→ **Work order**: No pictures belong in the copy. Reproduce exactly the lines beginning at the line containing "green star: (13, 13) -> (28, 30), moved" and continuing to the end of the entries below.

→ **Recorded data**:
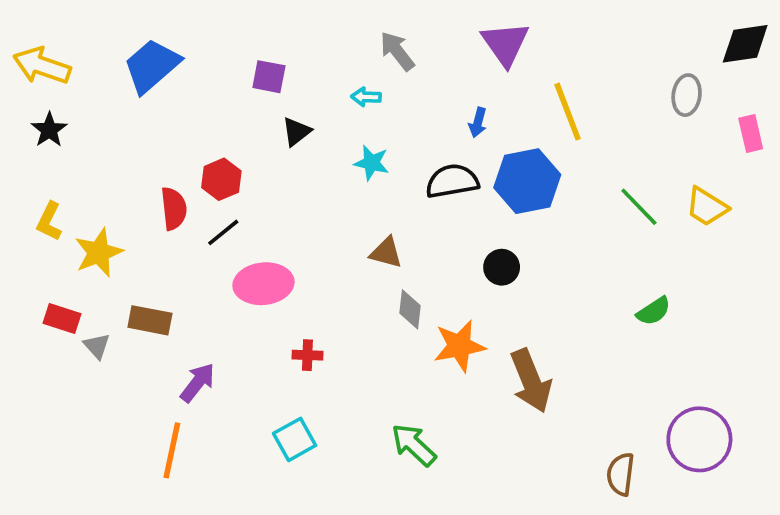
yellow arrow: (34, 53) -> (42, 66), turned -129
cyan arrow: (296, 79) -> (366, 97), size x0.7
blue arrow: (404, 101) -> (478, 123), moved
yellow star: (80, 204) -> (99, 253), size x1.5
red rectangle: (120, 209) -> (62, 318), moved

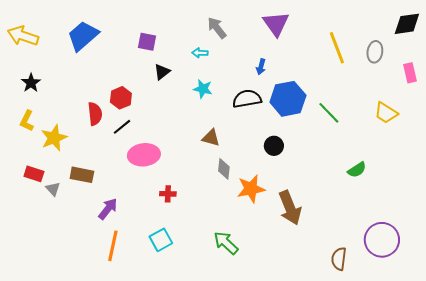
yellow line: (568, 112) -> (337, 48), moved
black star: (49, 130) -> (31, 83), moved
green line: (639, 207) -> (329, 113), moved
orange line: (172, 450) -> (113, 246), moved

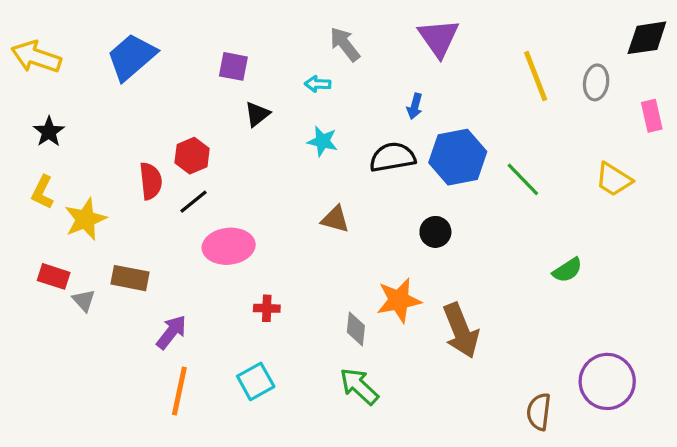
gray diamond: (224, 169) -> (356, 329), moved

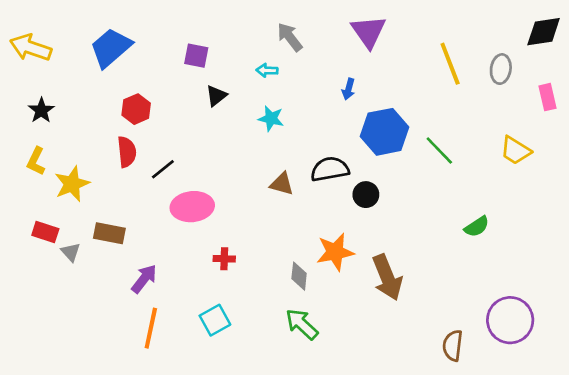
red hexagon: (192, 156) -> (136, 109), moved
black semicircle: (392, 157) -> (330, 169), moved

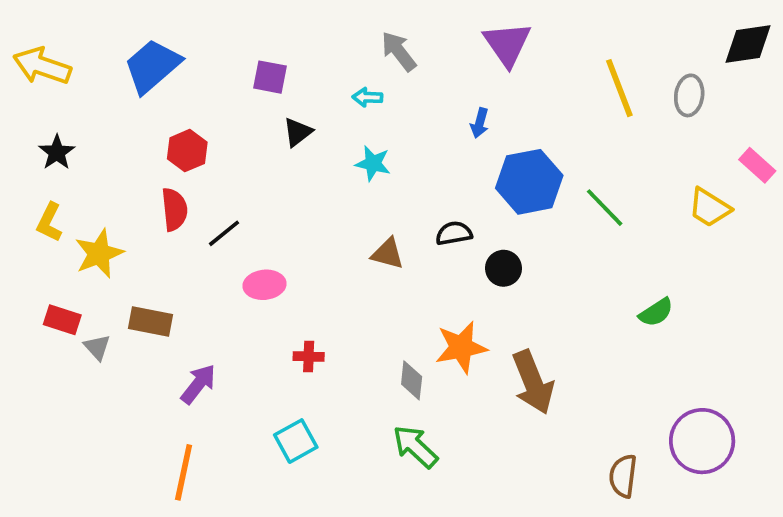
pink rectangle: (548, 97) -> (757, 165), moved, turned -35
black semicircle: (330, 169) -> (454, 233), size x0.7
pink ellipse: (192, 207) -> (264, 285), size x0.7
orange line: (151, 328) -> (184, 472), moved

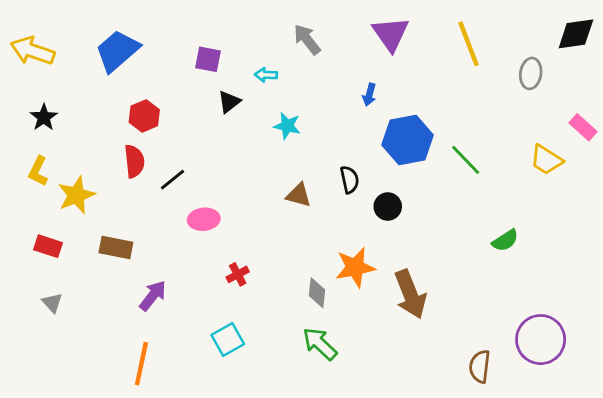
yellow line: (619, 88) -> (468, 44), moved
cyan arrow: (367, 97) -> (266, 75), moved
black semicircle: (454, 233) -> (350, 180), turned 88
gray triangle: (97, 347) -> (52, 303), moved
red cross: (309, 356) -> (238, 274), turned -30

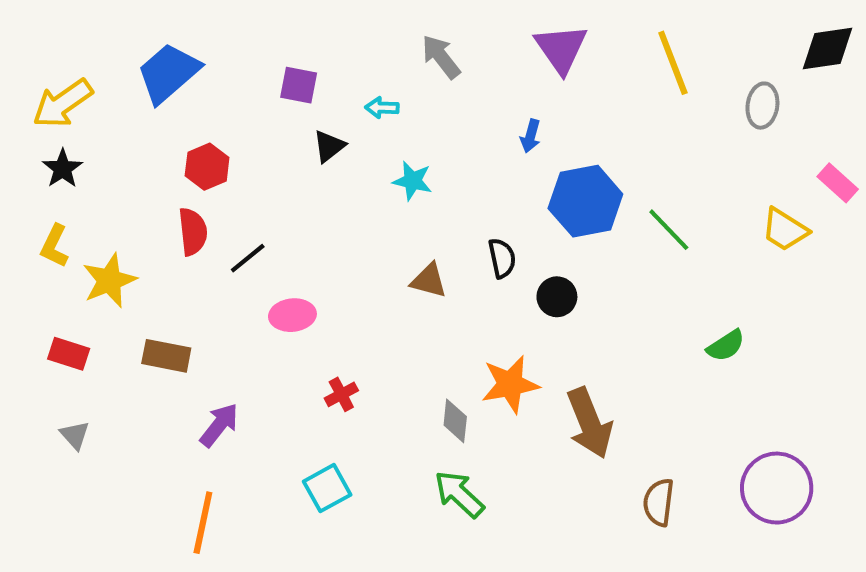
yellow arrow: (32, 51) -> (63, 104), moved, turned -54
brown semicircle: (480, 366) -> (659, 502), moved

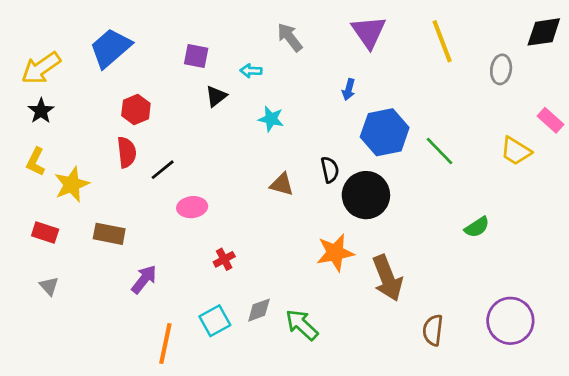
black circle: (557, 297) -> (366, 195), size x1.8
gray diamond: (455, 421) -> (259, 310), moved, turned 64
orange line: (203, 523) -> (165, 344), moved

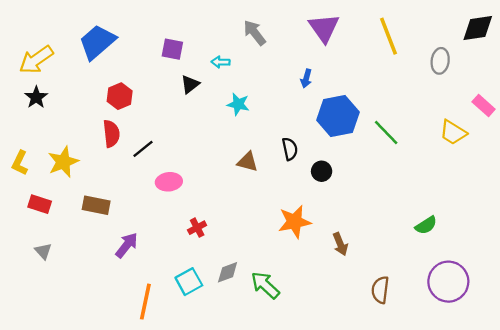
yellow L-shape: (36, 162) -> (20, 163), moved
black circle: (366, 195) -> (322, 171), size x0.5
green semicircle: (477, 227) -> (426, 225), moved
brown arrow: (387, 278) -> (340, 244), size x0.6

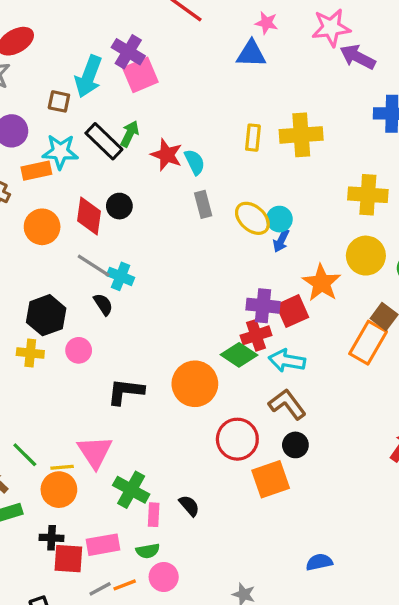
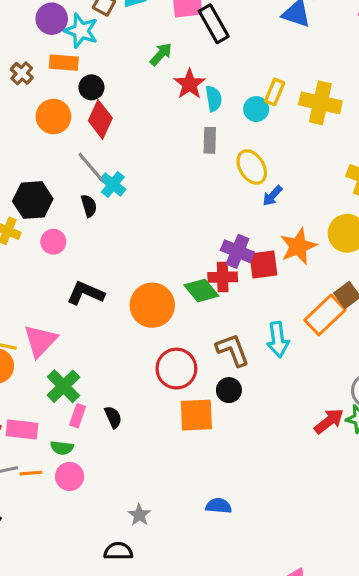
black rectangle: (104, 141) -> (214, 24), moved
cyan star: (60, 152) -> (81, 31), moved
black circle: (119, 206) -> (91, 87), moved
cyan circle: (279, 219) -> (256, 109), moved
cyan arrow: (287, 361) -> (278, 340), moved, turned -124

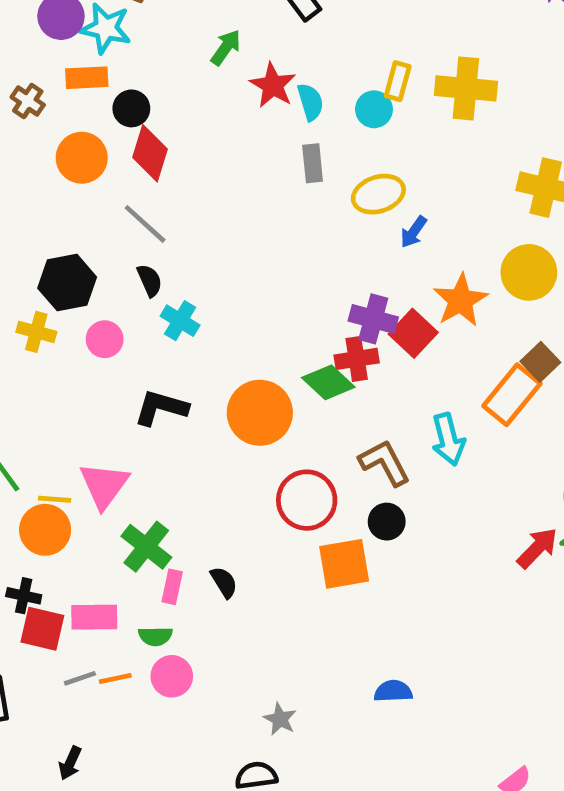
yellow ellipse: (252, 167) -> (378, 194), turned -68
cyan cross: (113, 185) -> (180, 321), moved
red square: (263, 265) -> (413, 333), turned -32

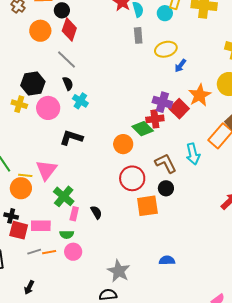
pink circle: (105, 339) -> (48, 108), size x1.5
orange circle: (260, 413) -> (123, 144), moved, size x0.7
gray star: (280, 719) -> (119, 271), size x1.6

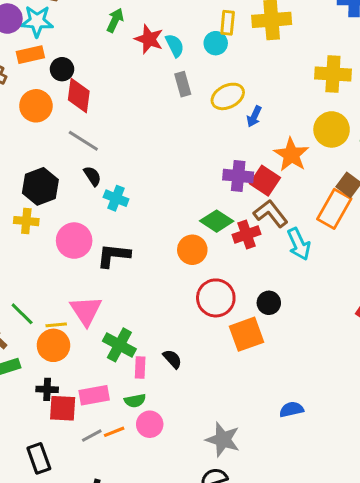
pink circle: (48, 108) -> (74, 241), moved
red cross: (155, 119) -> (247, 234), moved
brown L-shape: (166, 163) -> (271, 213), moved

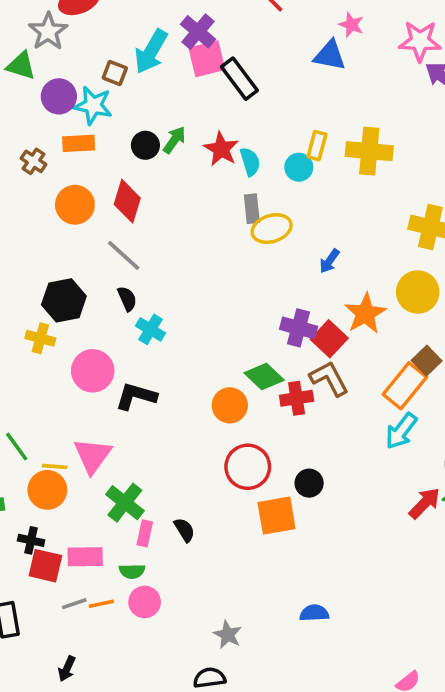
green arrow: (115, 20) -> (174, 140), moved
black circle: (62, 69) -> (145, 145), moved
yellow ellipse: (228, 96) -> (272, 229), moved
cyan arrow: (299, 244) -> (401, 431), moved, turned 52
gray star: (223, 439) -> (228, 635), size x0.7

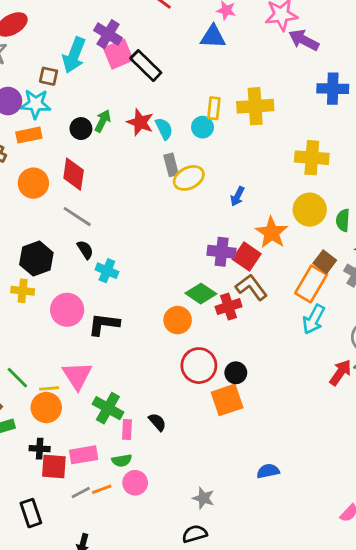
black circle: (309, 483) -> (236, 373), moved

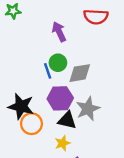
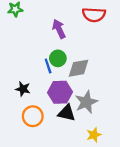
black star: (21, 106) -> (23, 89), moved, size x0.6
yellow star: (63, 143) -> (94, 135), moved

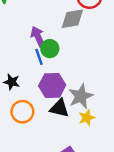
purple arrow: (59, 29) -> (38, 37), moved
gray diamond: (79, 68) -> (72, 19), moved
yellow star: (94, 135) -> (87, 118), moved

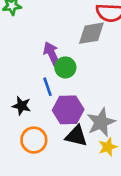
blue line: (39, 57) -> (48, 87), moved

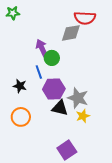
gray star: (101, 122) -> (78, 98), turned -30
orange circle: (34, 140) -> (21, 117), moved

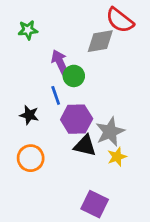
green star: (13, 13) -> (28, 30), moved
red semicircle: (85, 18) -> (120, 20), turned 35
gray star: (78, 98) -> (110, 132), turned 30
purple square: (67, 150) -> (95, 204), turned -30

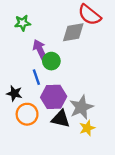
green star: (28, 30) -> (22, 23), moved
orange circle: (31, 158) -> (27, 114), moved

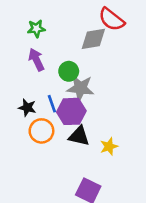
purple arrow: (40, 49) -> (36, 60), moved
blue line: (36, 77) -> (52, 104), moved
gray star: (81, 107) -> (80, 88), moved, turned 30

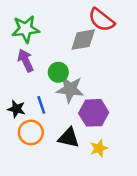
green star: (36, 29) -> (26, 29), size x1.5
purple hexagon: (71, 111) -> (94, 113), moved

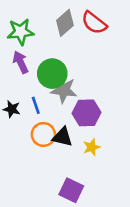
gray diamond: (83, 40) -> (65, 23), moved, turned -32
green circle: (58, 72) -> (52, 74), size x1.5
orange circle: (31, 132) -> (43, 134), moved

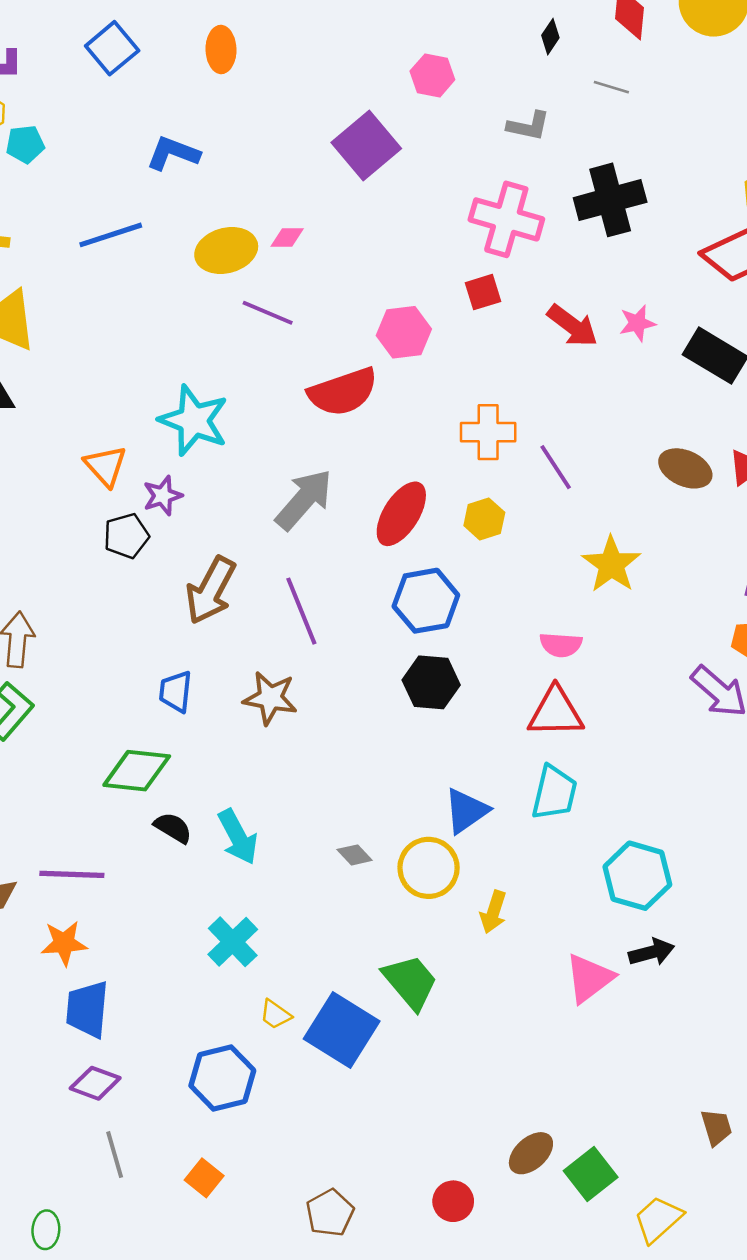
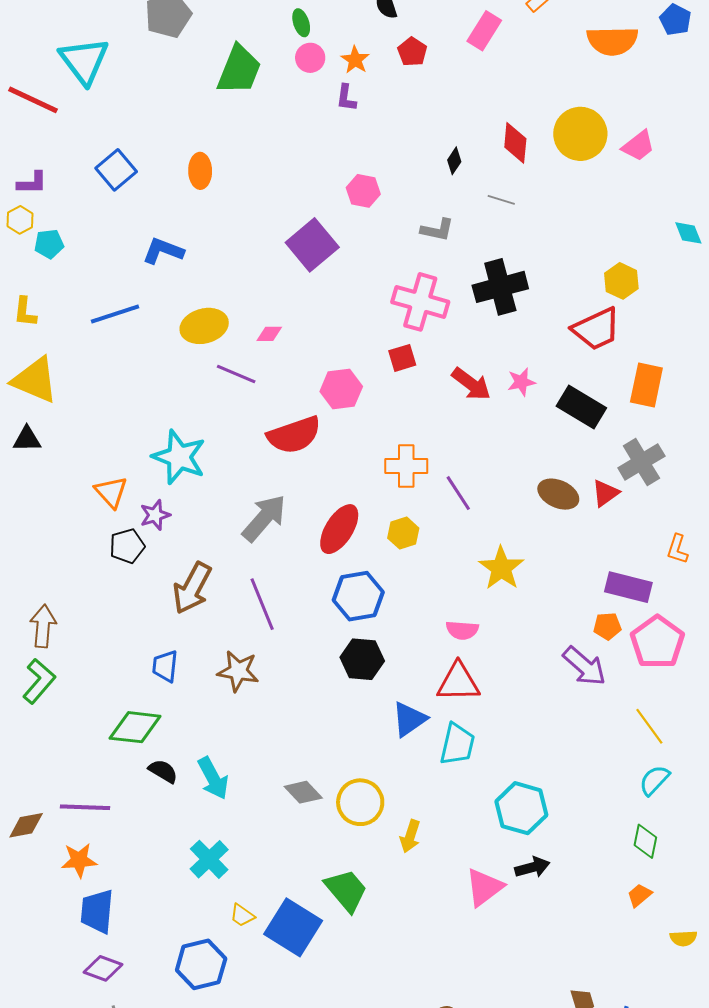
pink diamond: (287, 238) -> (269, 334), moved
blue triangle: (466, 811) -> (409, 719), moved
gray diamond: (355, 855) -> (303, 792), size x1.4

→ **Answer to this problem**:
green star: (13, 13) -> (28, 30), moved
red semicircle: (85, 18) -> (120, 20), turned 35
gray star: (78, 98) -> (110, 132), turned 30
purple square: (67, 150) -> (95, 204), turned -30

green star: (28, 30) -> (22, 23), moved
orange circle: (31, 158) -> (27, 114), moved

purple arrow: (40, 49) -> (36, 60), moved
blue line: (36, 77) -> (52, 104), moved
gray star: (81, 107) -> (80, 88), moved, turned 30

green star: (36, 29) -> (26, 29), size x1.5
purple hexagon: (71, 111) -> (94, 113), moved

gray diamond: (83, 40) -> (65, 23), moved, turned -32
green circle: (58, 72) -> (52, 74), size x1.5
orange circle: (31, 132) -> (43, 134), moved

pink diamond: (287, 238) -> (269, 334), moved
blue triangle: (466, 811) -> (409, 719), moved
gray diamond: (355, 855) -> (303, 792), size x1.4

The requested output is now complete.